WORK TO COMPLETE: Restate exactly, and only, the lines from the one containing "LCD2 pin SCL: GP5 -> GP4" through the end of the entries, keeping both endpoints.

GIVEN INFORMATION:
-*-*-
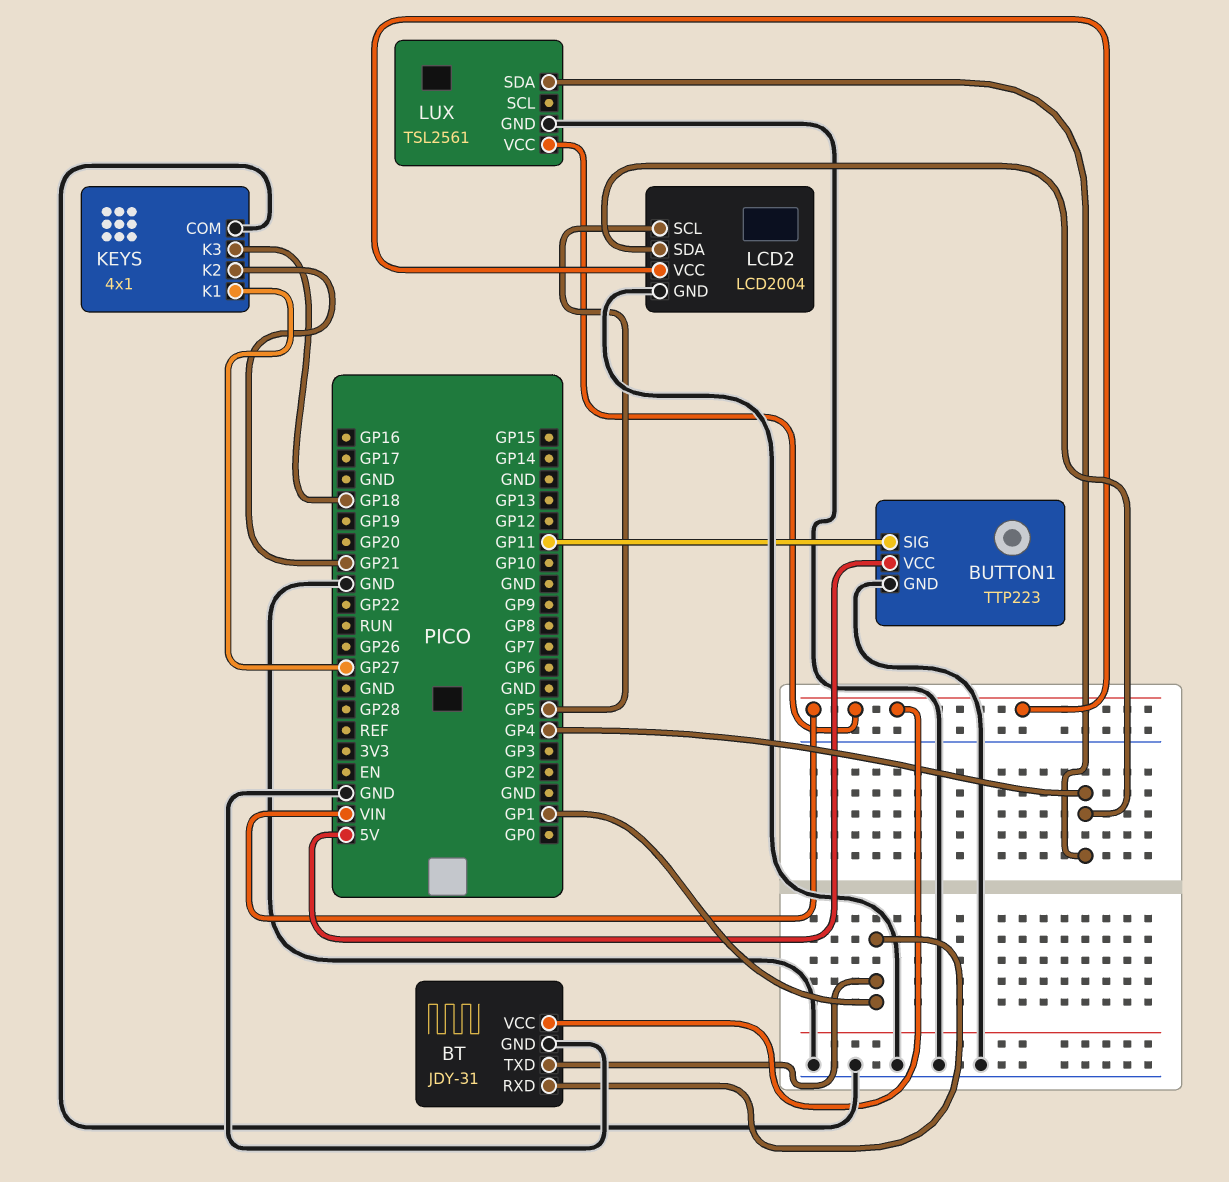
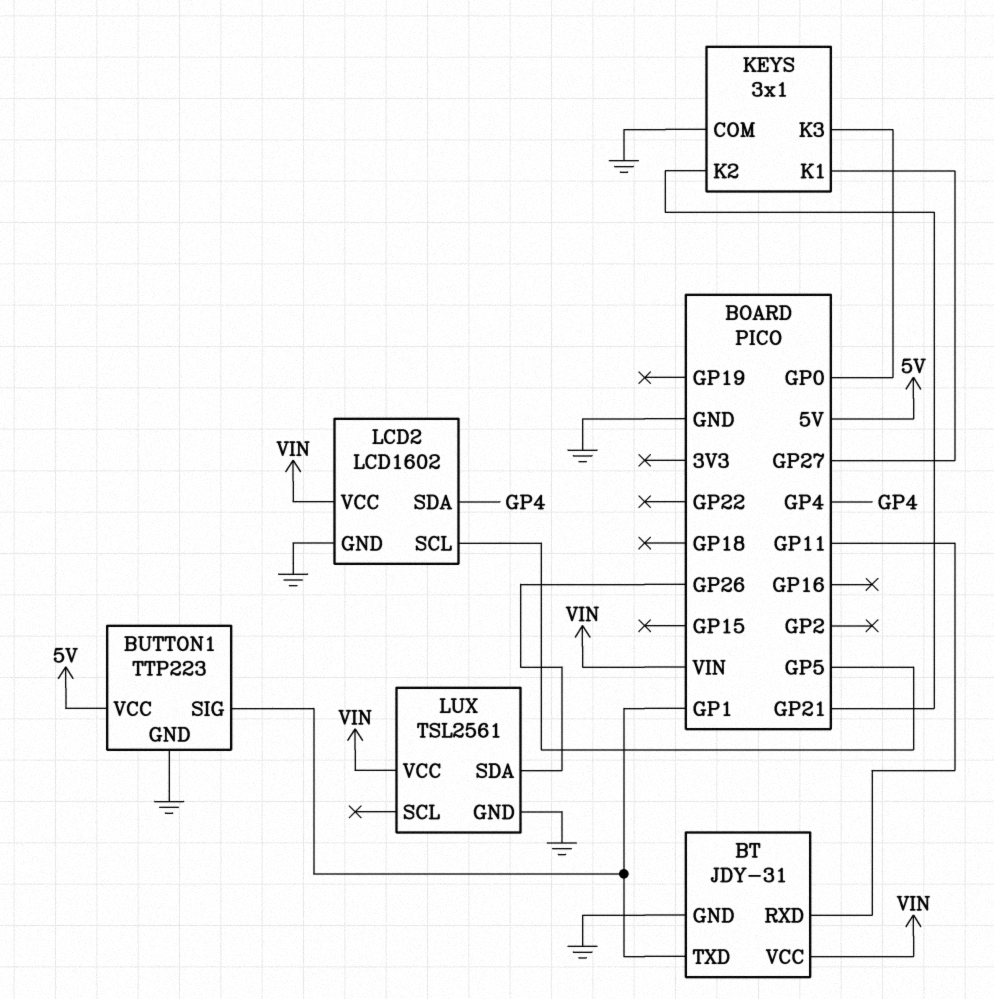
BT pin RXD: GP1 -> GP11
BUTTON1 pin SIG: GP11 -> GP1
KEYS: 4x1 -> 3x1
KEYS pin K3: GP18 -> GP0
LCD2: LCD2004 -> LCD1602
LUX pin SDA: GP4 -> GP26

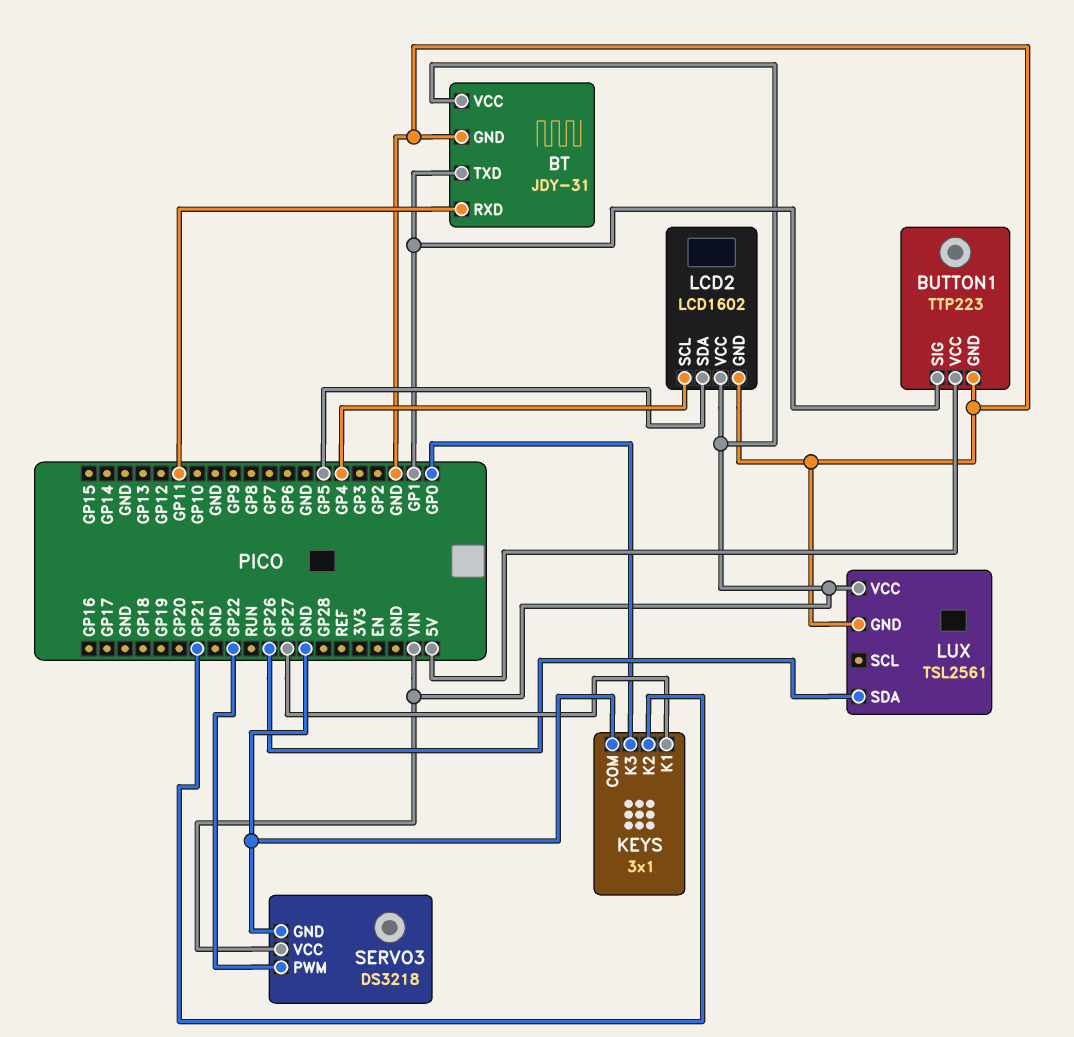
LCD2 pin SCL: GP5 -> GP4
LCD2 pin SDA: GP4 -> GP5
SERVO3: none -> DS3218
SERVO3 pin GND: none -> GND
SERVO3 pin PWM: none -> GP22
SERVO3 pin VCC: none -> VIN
-*-*-
FINISHED TASK:
LCD2 pin SCL: GP5 -> GP4
LCD2 pin SDA: GP4 -> GP5
SERVO3: none -> DS3218
SERVO3 pin GND: none -> GND
SERVO3 pin PWM: none -> GP22
SERVO3 pin VCC: none -> VIN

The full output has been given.